▶ _Exercise requirements_
Output every record word for word, minus the pictures.

▶ _Source material_
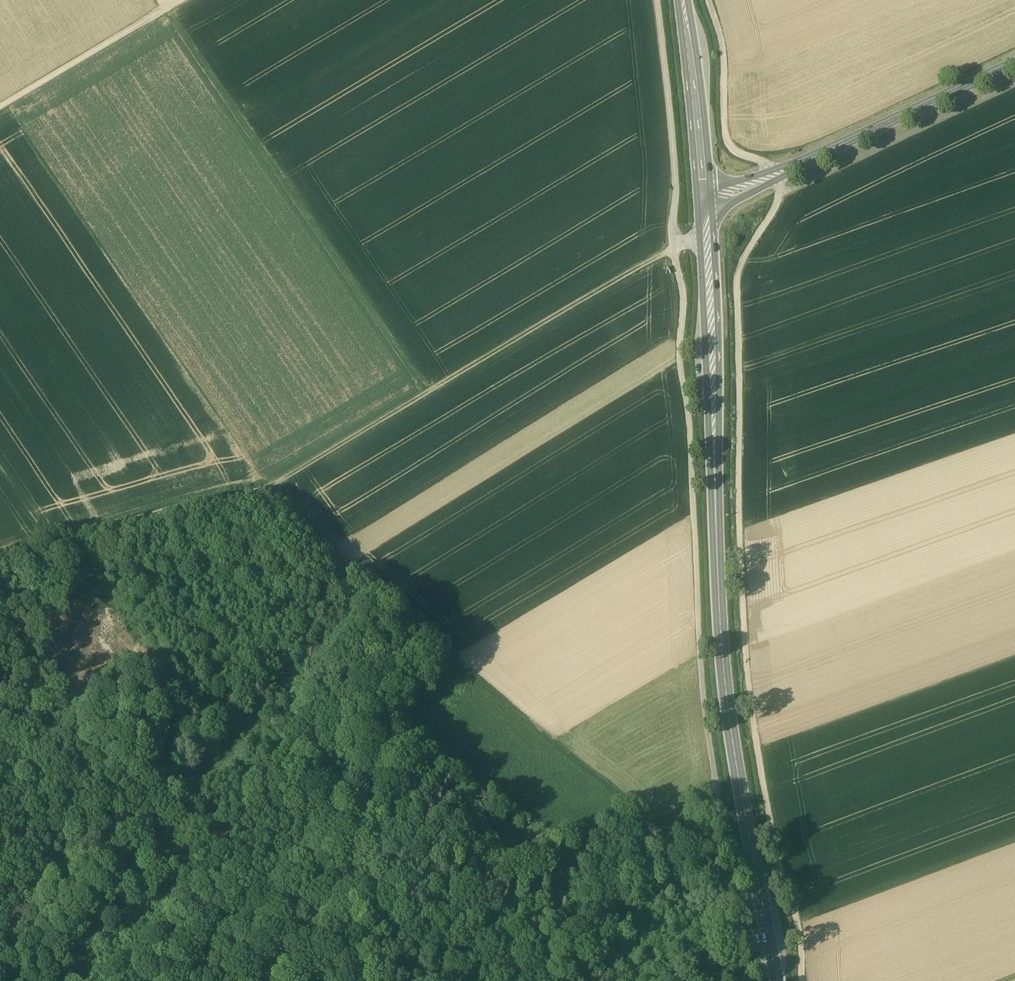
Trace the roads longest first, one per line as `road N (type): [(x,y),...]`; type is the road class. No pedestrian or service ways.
road 1 (track): [(804,980),(796,908),(754,726),(740,518),(736,278),(783,193),(776,169),(726,140),(724,53),(710,0)]
road 2 (track): [(657,0),(676,190),(672,226),(683,302),(678,353),(689,418),(699,658),(751,980)]
road 3 (secondary): [(707,205),(723,671),(776,980)]
road 4 (track): [(0,568),(278,491),(447,654)]
road 5 (track): [(278,491),(427,392),(674,248),(707,238)]
road 6 (track): [(161,0),(427,392)]
road 7 (track): [(447,654),(397,718),(518,823),(598,856),(637,809)]
road 8 (track): [(715,784),(669,833),(447,654)]
road 9 (tertiary): [(1014,65),(707,205)]
road 10 (track): [(178,0),(0,110)]
road 11 (secondary): [(685,0),(707,205)]
road 12 (track): [(0,877),(86,980)]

▶ _Answer to this problem_
Trace the roads longest first, one per line as `road N (type): [(x,y),...]`; type is the road class. No pedestrian or service ways.
road 1 (track): [(804,980),(796,908),(754,726),(740,518),(736,278),(783,193),(776,169),(726,140),(724,53),(710,0)]
road 2 (track): [(657,0),(676,190),(672,226),(683,302),(678,353),(689,418),(699,658),(751,980)]
road 3 (secondary): [(707,205),(723,671),(776,980)]
road 4 (track): [(0,568),(278,491),(447,654)]
road 5 (track): [(278,491),(427,392),(674,248),(707,238)]
road 6 (track): [(161,0),(427,392)]
road 7 (track): [(447,654),(397,718),(518,823),(598,856),(637,809)]
road 8 (track): [(715,784),(669,833),(447,654)]
road 9 (tertiary): [(1014,65),(707,205)]
road 10 (track): [(178,0),(0,110)]
road 11 (secondary): [(685,0),(707,205)]
road 12 (track): [(0,877),(86,980)]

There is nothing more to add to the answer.